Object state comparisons
---------------

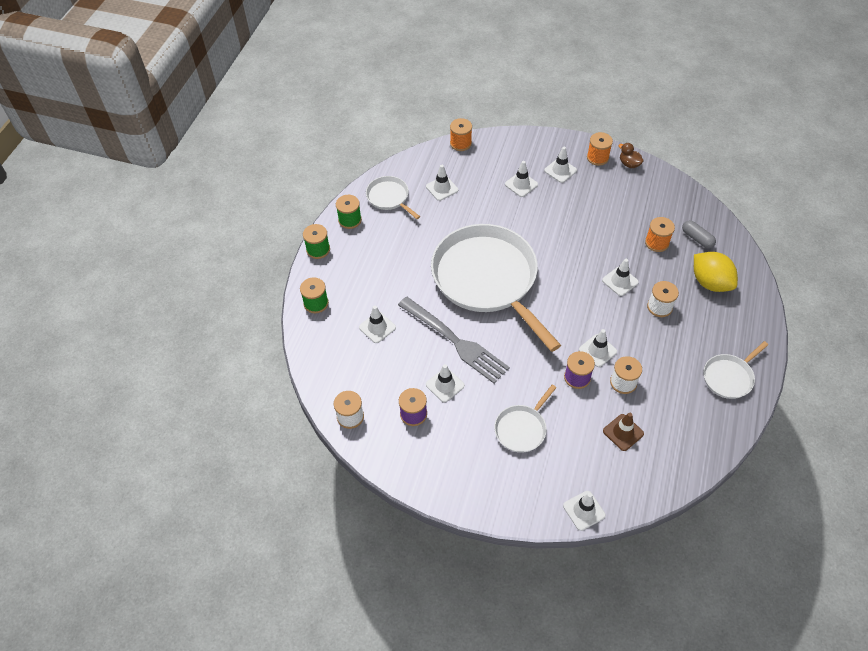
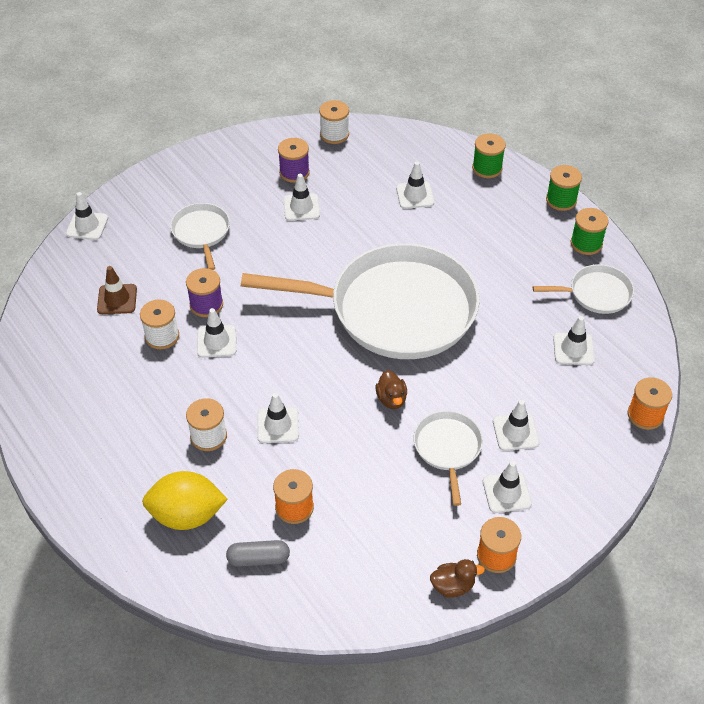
camera: 125 degrees right, 5 degrees down
(455, 341) = (342, 240): grey fork -> none
(552, 243) = (391, 399): none -> brown duck
(729, 377) = (68, 429): white pan -> white pan (447, 448)

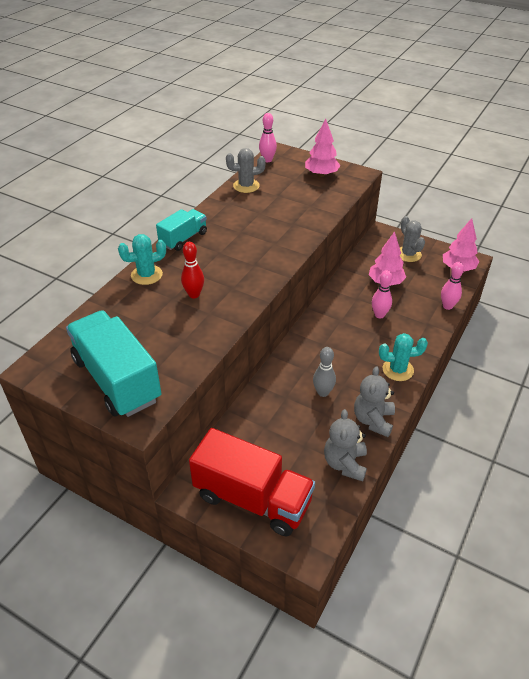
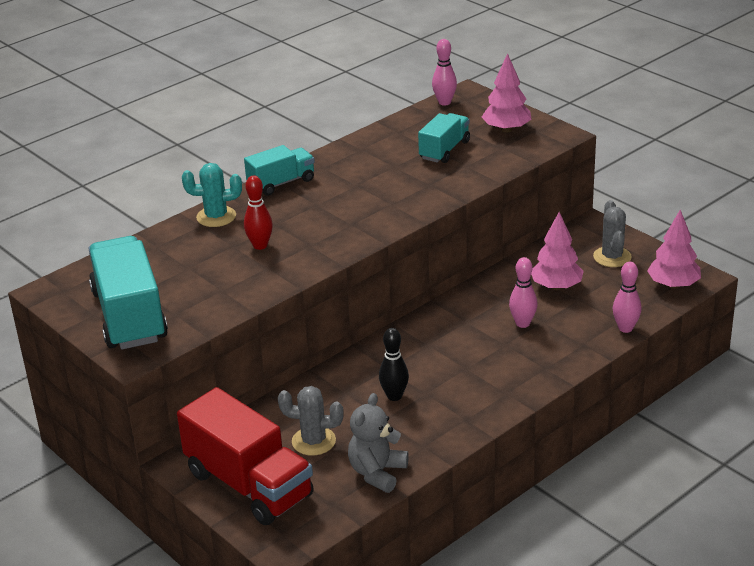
camera: 20 degrees right, 10 degrees down
(246, 186) = (396, 131): grey cactus -> grey cactus (313, 441)
(288, 196) = (444, 150): none -> turquoise truck
(323, 392) = (394, 396): grey bowling pin -> black bowling pin
(373, 420) = (440, 436): grey teddy bear -> none
(398, 370) = (507, 389): turquoise cactus -> none

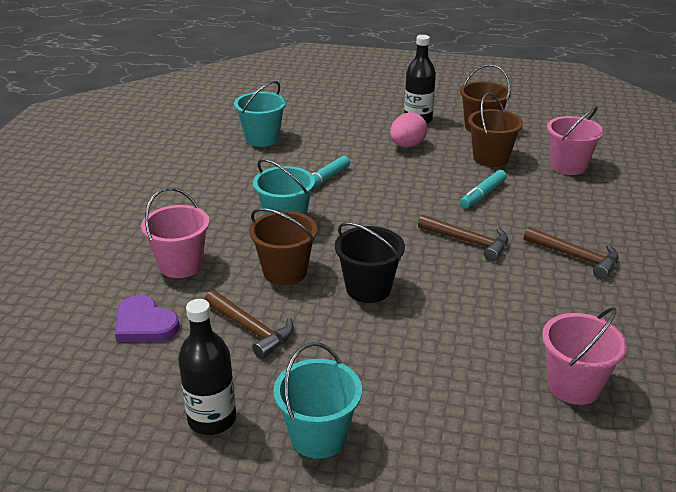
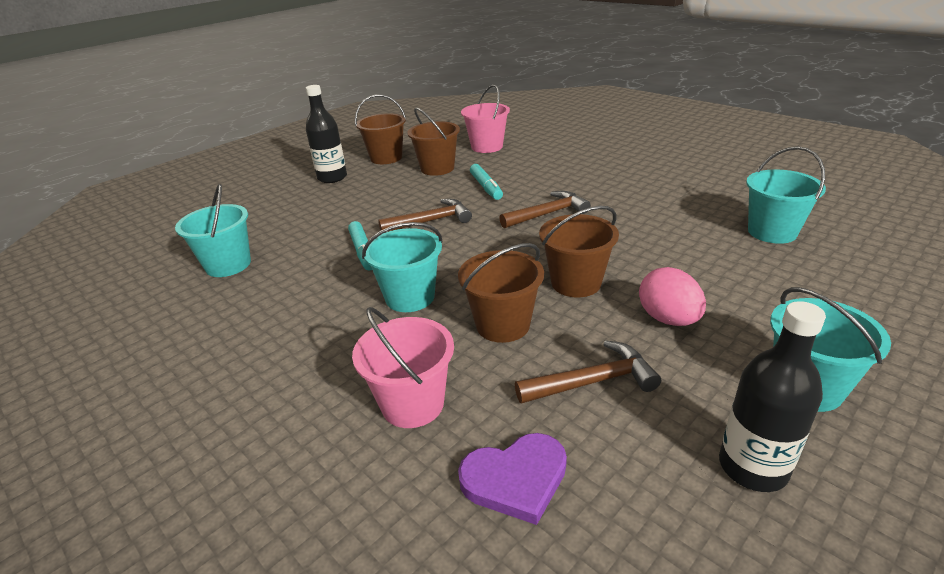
camera: 55 degrees left, 0 degrees up
(368, 288) = (576, 283): black bucket -> brown bucket
(407, 146) = (366, 194): pink egg -> pink egg (668, 319)
(573, 385) = (772, 232): pink bucket -> turquoise bucket
(575, 257) = (609, 181): brown hammer -> brown hammer (430, 221)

---------------

▶ Directions for this task
Write out all the entries word for word, but skip any images.

▶ Result for this exercise
camera: 125 degrees right, 5 degrees down
(455, 341) = (342, 240): grey fork -> none
(552, 243) = (391, 399): none -> brown duck
(729, 377) = (68, 429): white pan -> white pan (447, 448)

camera: 20 degrees right, 10 degrees down
(246, 186) = (396, 131): grey cactus -> grey cactus (313, 441)
(288, 196) = (444, 150): none -> turquoise truck
(323, 392) = (394, 396): grey bowling pin -> black bowling pin
(373, 420) = (440, 436): grey teddy bear -> none
(398, 370) = (507, 389): turquoise cactus -> none

camera: 55 degrees left, 0 degrees up
(368, 288) = (576, 283): black bucket -> brown bucket
(407, 146) = (366, 194): pink egg -> pink egg (668, 319)
(573, 385) = (772, 232): pink bucket -> turquoise bucket
(575, 257) = (609, 181): brown hammer -> brown hammer (430, 221)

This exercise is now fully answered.